→ ABOUT THIS EXERCISE
I would like you to output every record below exactly, apart from the pictures.

*** Opening of DATA FOR THE TASK ***

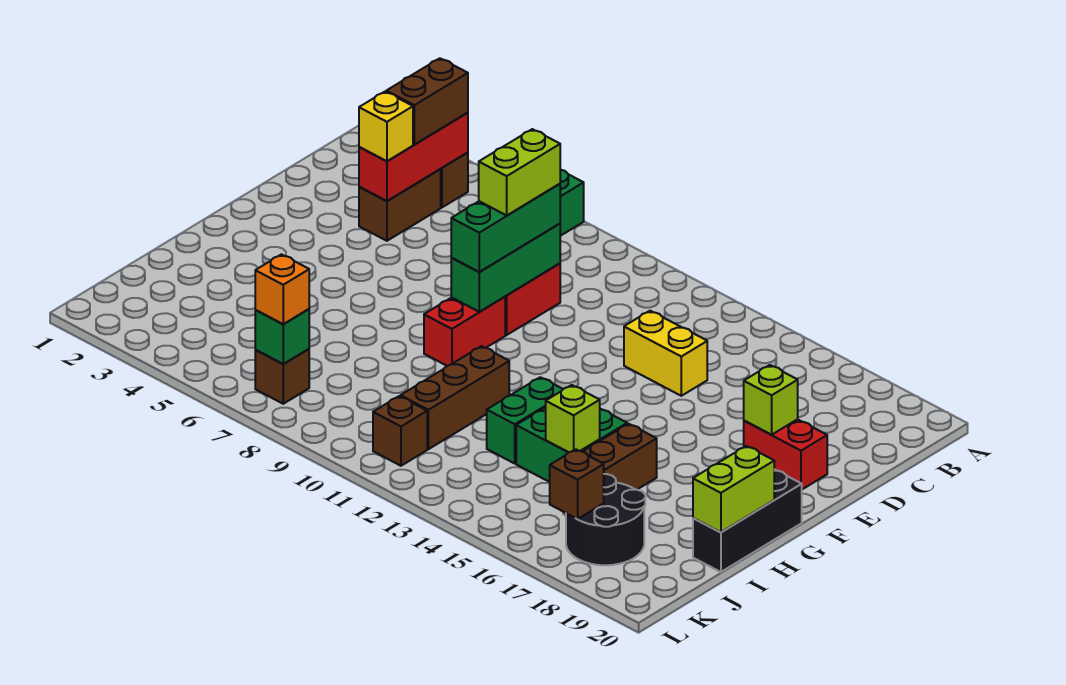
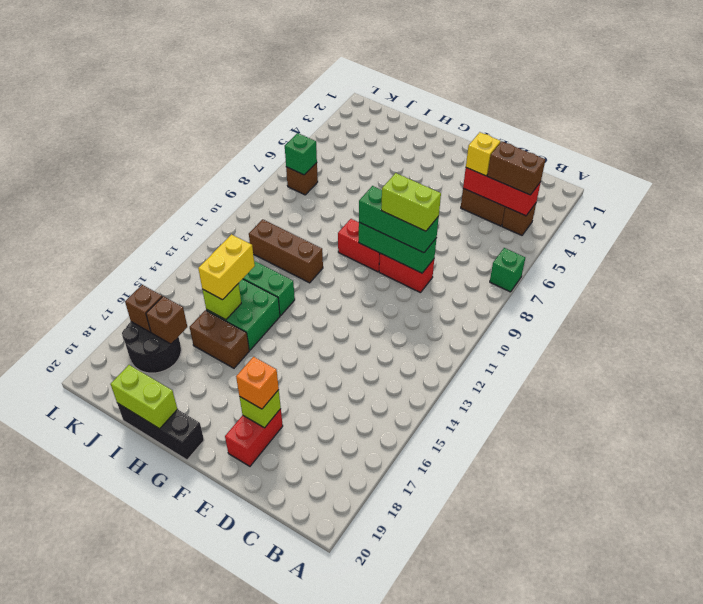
yellow brick D13:D14 level 1 -> yellow brick I14:I15 level 3
orange brick K7 level 3 -> orange brick E18 level 3
brown brick K11 level 1 -> brown brick J17 level 2

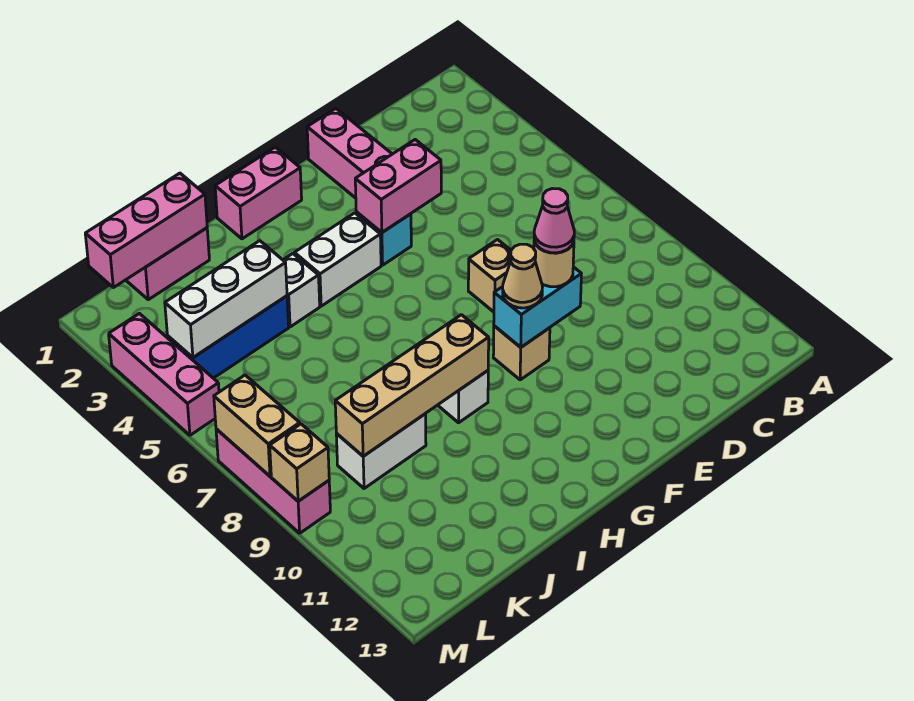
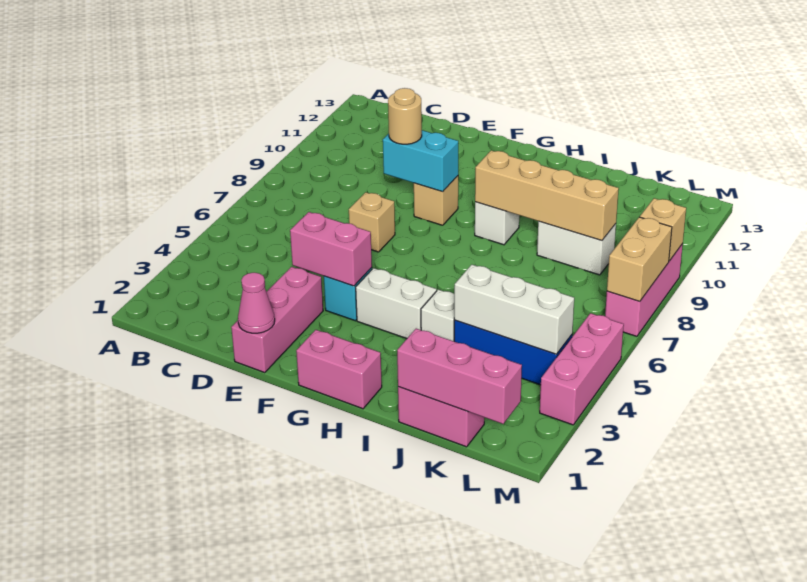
pink cone E9 level 4 -> pink cone E1 level 2
tan cone F9 level 3 -> none

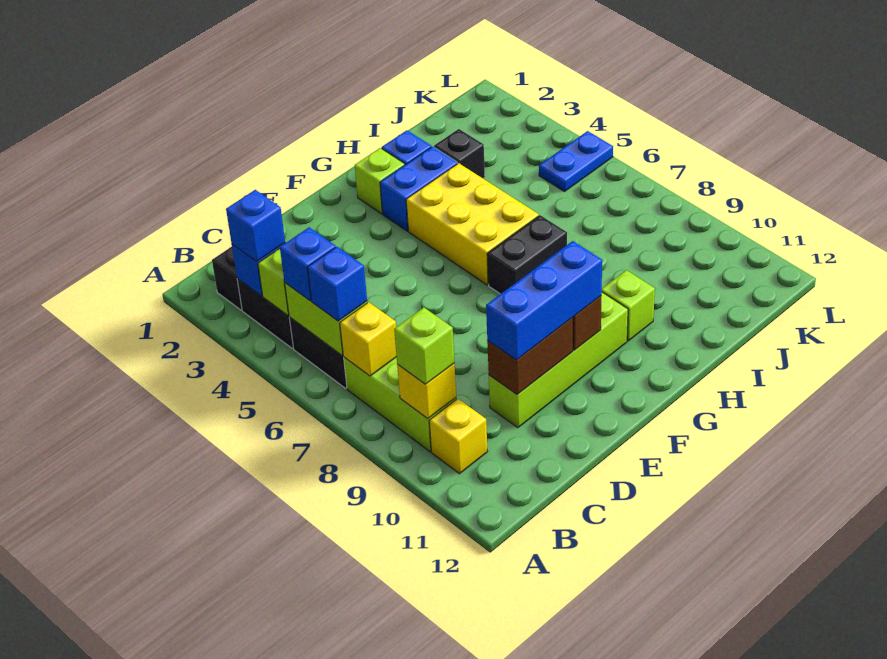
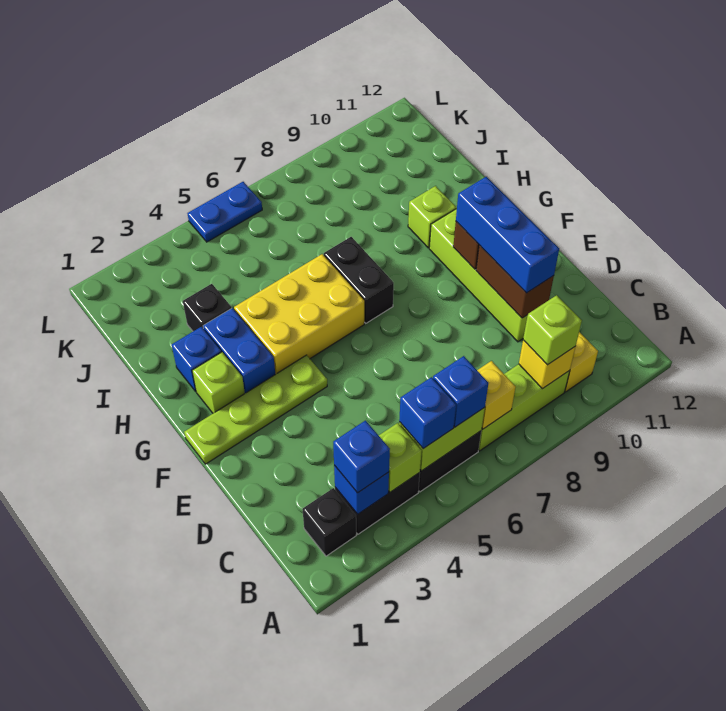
none -> lime plate F1:F4 level 1
blue plate K5:L5 level 1 -> blue plate L5:L6 level 1

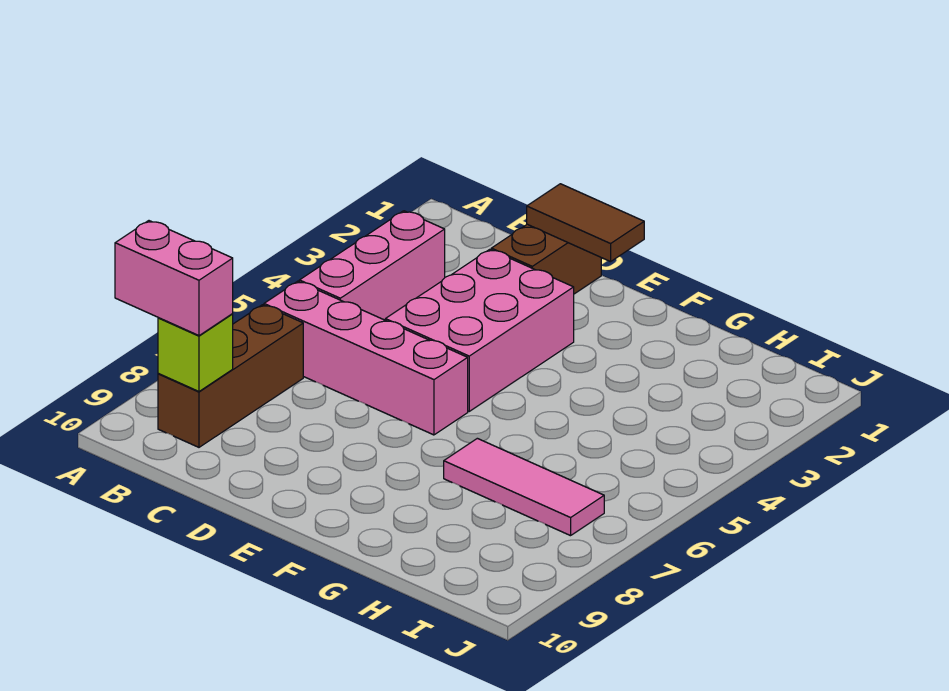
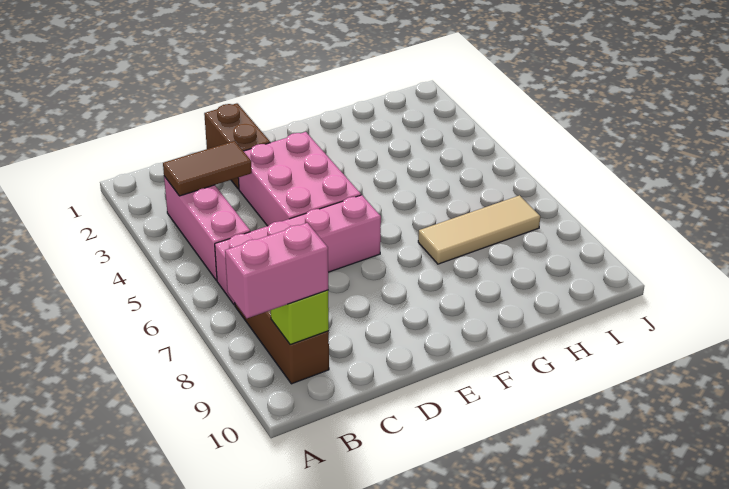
brown tile D1:E1 level 2 -> brown tile B3:C3 level 2
pink tile G7:I7 level 1 -> tan tile G7:I7 level 1

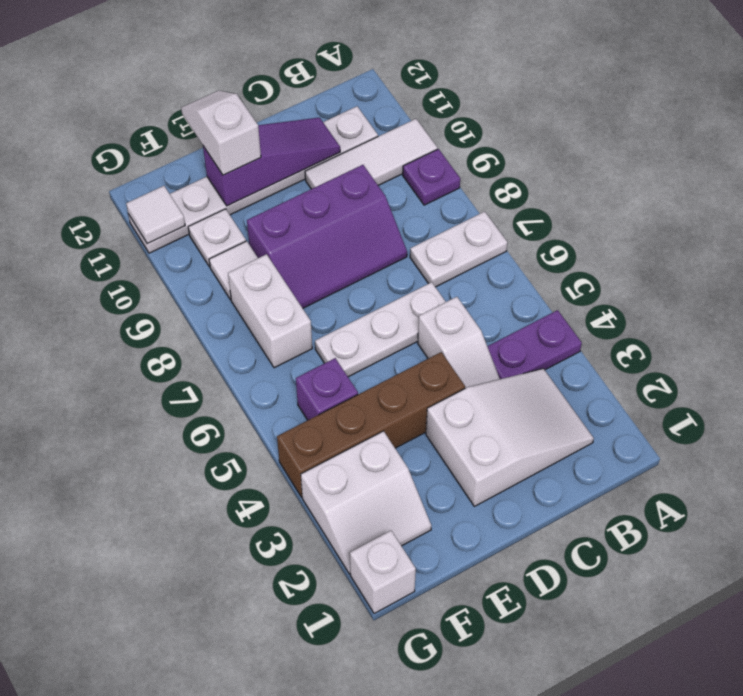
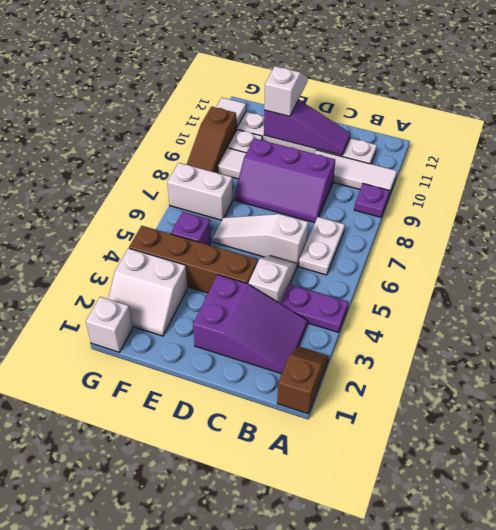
none -> brown slope A1:A2 level 1 top 1
white plate A7:B7 level 1 -> white plate B6:B7 level 1
white slope B2:D3 level 1 top D -> purple slope B2:D3 level 1 top D
white slope C4:C5 level 1 top 5 -> white slope C4:C5 level 1 top 4
white plate C6:E6 level 1 -> white slope C6:E6 level 1 top C
white brick F7:F8 level 1 -> white brick F7:G7 level 1
none -> brown slope G8:G10 level 1 top 10

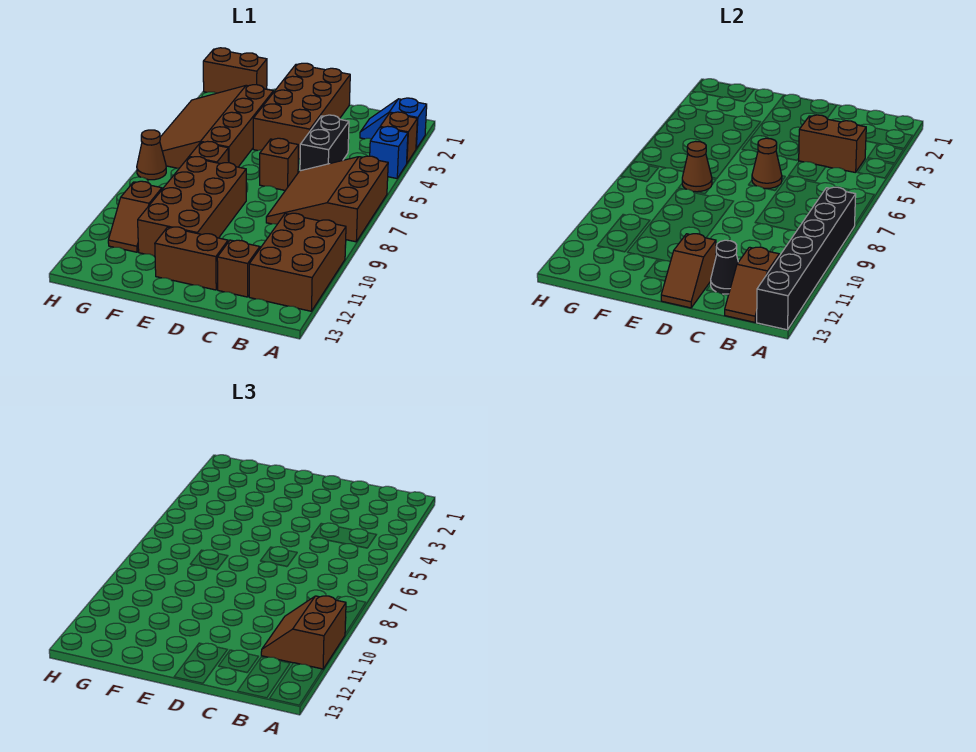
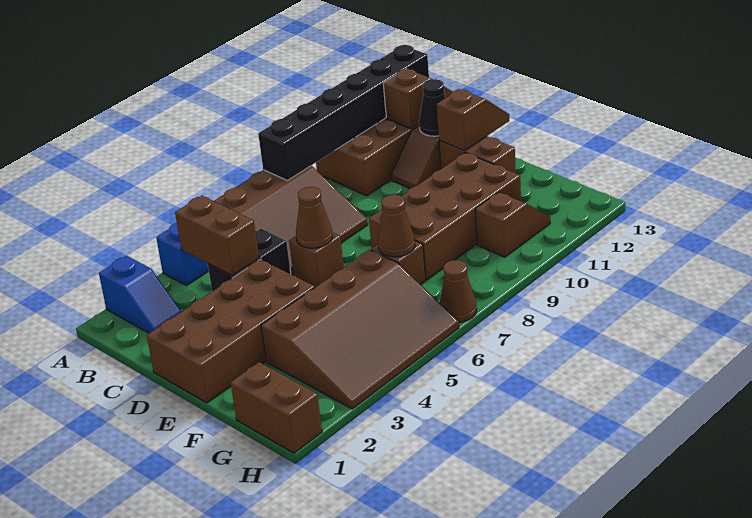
brown brick A3 level 1 -> none
brown slope A10:B11 level 3 top A -> none

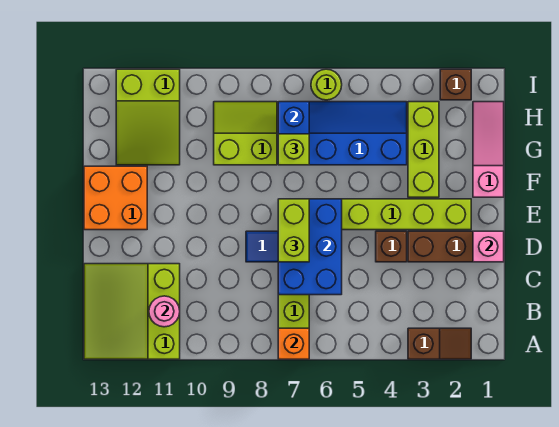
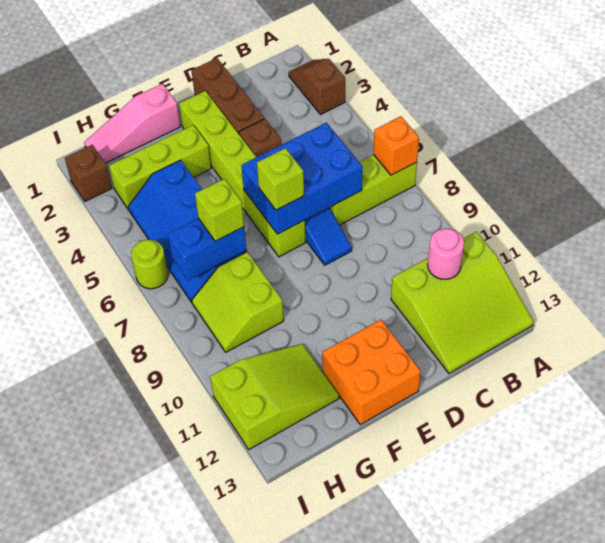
pink brick D1 level 2 -> none
lime brick D7:E7 level 3 -> lime brick E7 level 3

*** Close of DATA FOR THE TASK ***

→ FINAL ANSWER
yellow brick D13:D14 level 1 -> yellow brick I14:I15 level 3
orange brick K7 level 3 -> orange brick E18 level 3
brown brick K11 level 1 -> brown brick J17 level 2

pink cone E9 level 4 -> pink cone E1 level 2
tan cone F9 level 3 -> none

none -> lime plate F1:F4 level 1
blue plate K5:L5 level 1 -> blue plate L5:L6 level 1

brown tile D1:E1 level 2 -> brown tile B3:C3 level 2
pink tile G7:I7 level 1 -> tan tile G7:I7 level 1

none -> brown slope A1:A2 level 1 top 1
white plate A7:B7 level 1 -> white plate B6:B7 level 1
white slope B2:D3 level 1 top D -> purple slope B2:D3 level 1 top D
white slope C4:C5 level 1 top 5 -> white slope C4:C5 level 1 top 4
white plate C6:E6 level 1 -> white slope C6:E6 level 1 top C
white brick F7:F8 level 1 -> white brick F7:G7 level 1
none -> brown slope G8:G10 level 1 top 10

brown brick A3 level 1 -> none
brown slope A10:B11 level 3 top A -> none

pink brick D1 level 2 -> none
lime brick D7:E7 level 3 -> lime brick E7 level 3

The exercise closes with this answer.